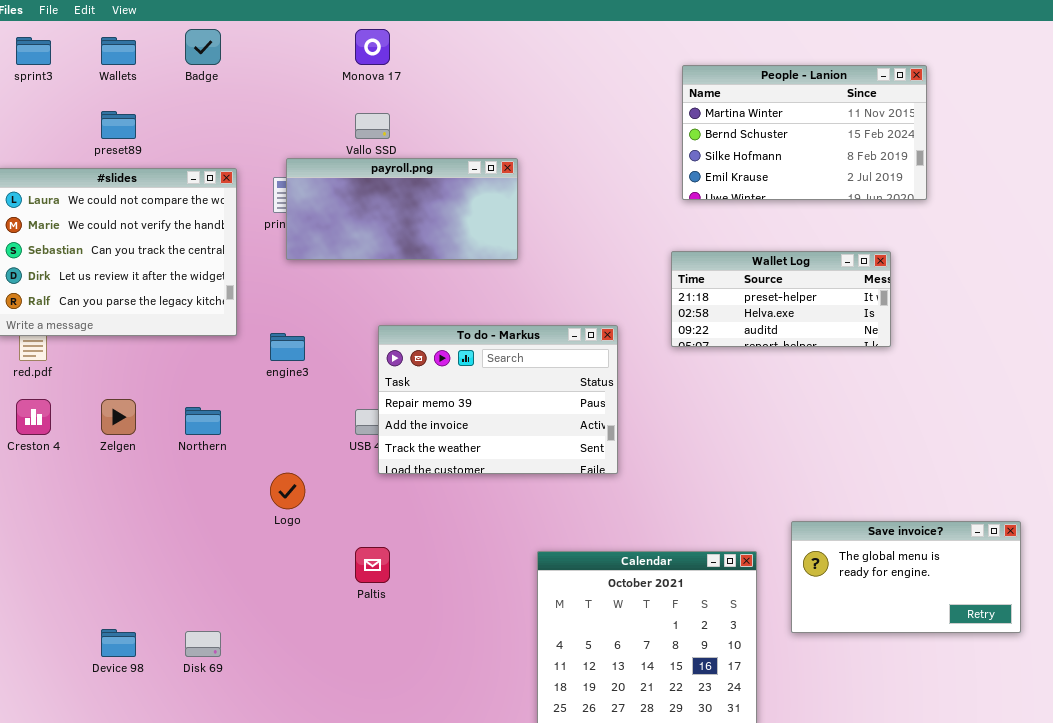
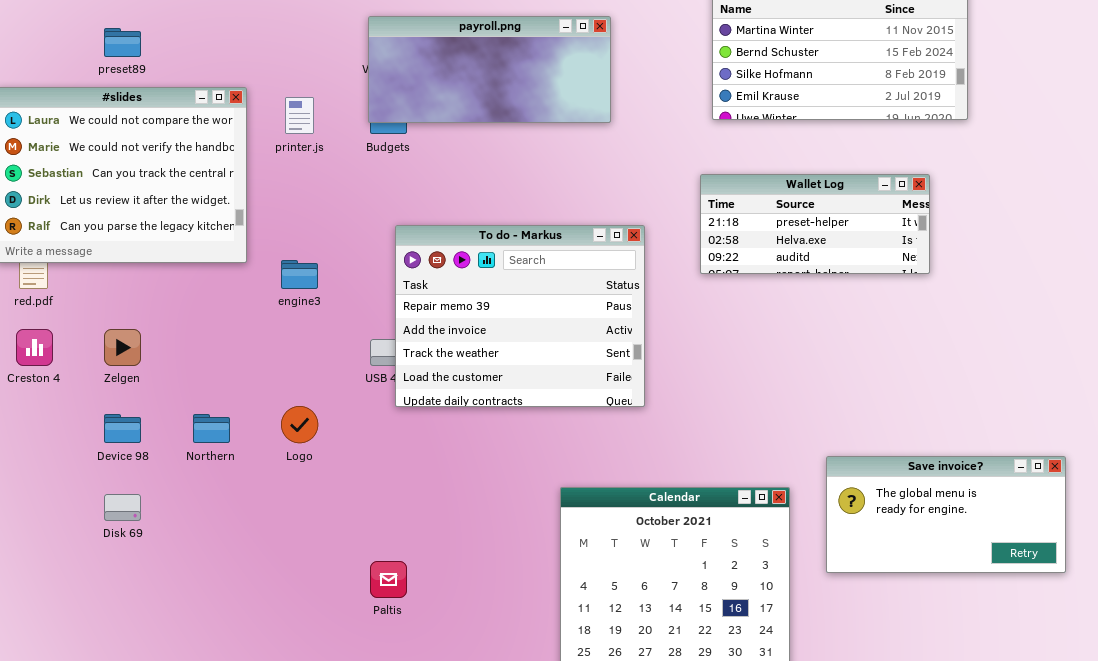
payroll.png: [286,158,518,260] -> [368,16,611,123], moved
To do - Markus: [378,325,618,474] -> [395,225,645,407], resized
Northern: [185,407,221,435] -> [193,414,230,443], moved
Paltis: [355,547,390,583] -> [370,561,407,598], moved
Device 98: [101,629,136,657] -> [104,414,141,443], moved
Disk 69: [185,631,221,657] -> [104,494,141,521], moved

■ ■ ■ ■

The full material above must be output verbatim, minus any pictures.

▸ RESPONSE AREA:
payroll.png: [286,158,518,260] -> [368,16,611,123], moved
To do - Markus: [378,325,618,474] -> [395,225,645,407], resized
Northern: [185,407,221,435] -> [193,414,230,443], moved
Paltis: [355,547,390,583] -> [370,561,407,598], moved
Device 98: [101,629,136,657] -> [104,414,141,443], moved
Disk 69: [185,631,221,657] -> [104,494,141,521], moved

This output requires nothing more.